Scene comparison data
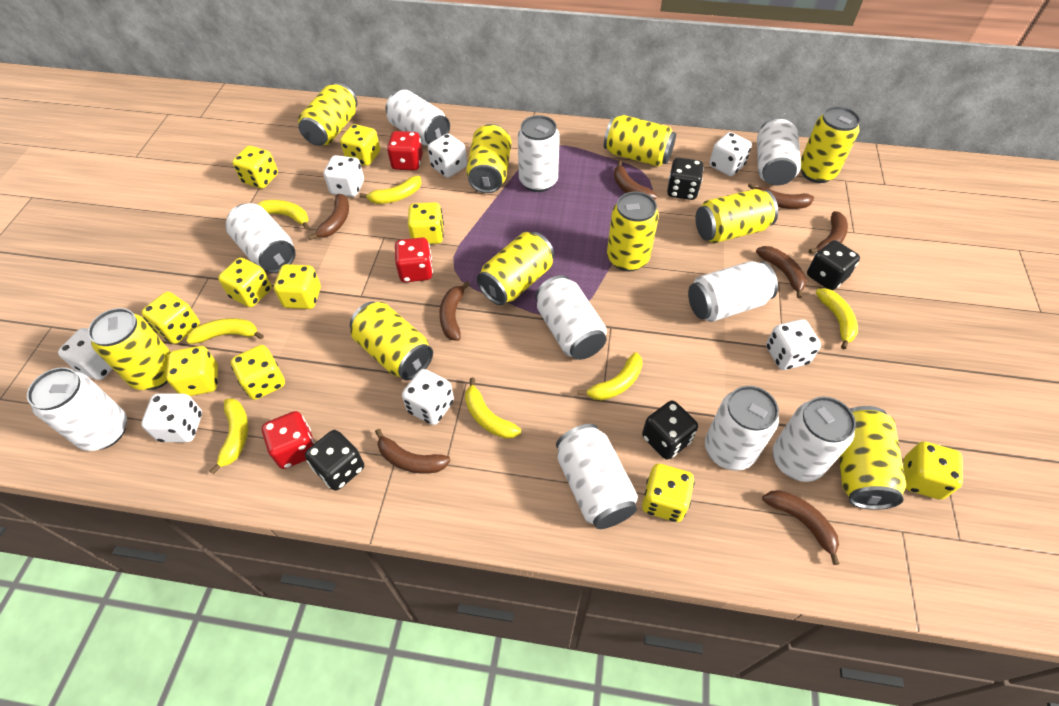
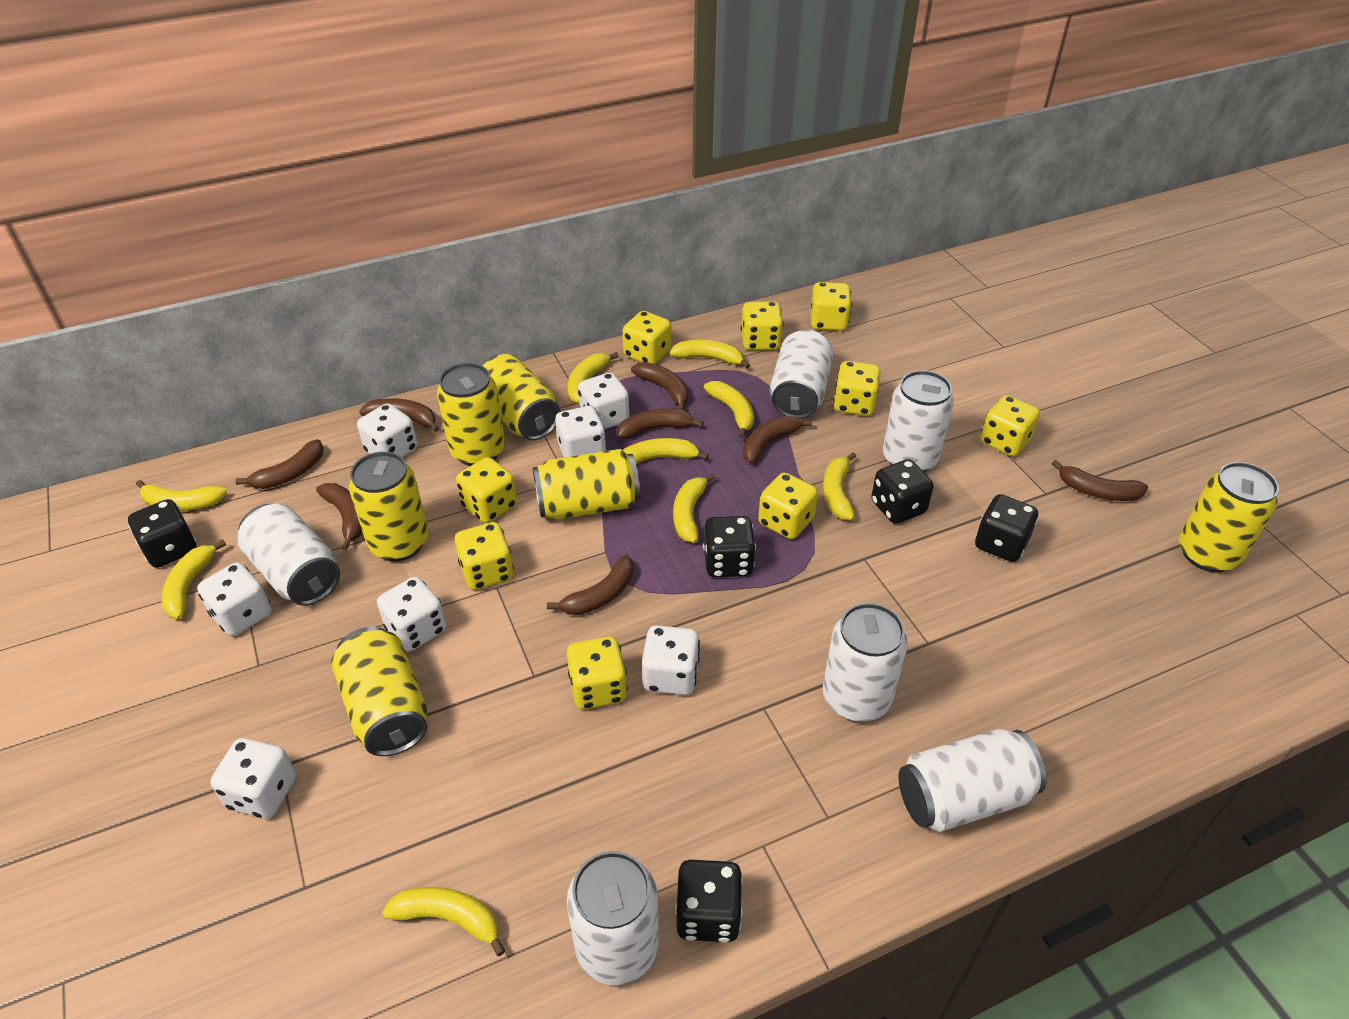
black dice: 4 -> 5
red dice: 3 -> 0
white can: 10 -> 6
yellow banana: 7 -> 9
yellow can: 10 -> 6
yellow dice: 10 -> 9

> [What you should do]: Write out the data exactly, and exclude every picture it holds.

> [Answer below]:
black dice: 4 -> 5
red dice: 3 -> 0
white can: 10 -> 6
yellow banana: 7 -> 9
yellow can: 10 -> 6
yellow dice: 10 -> 9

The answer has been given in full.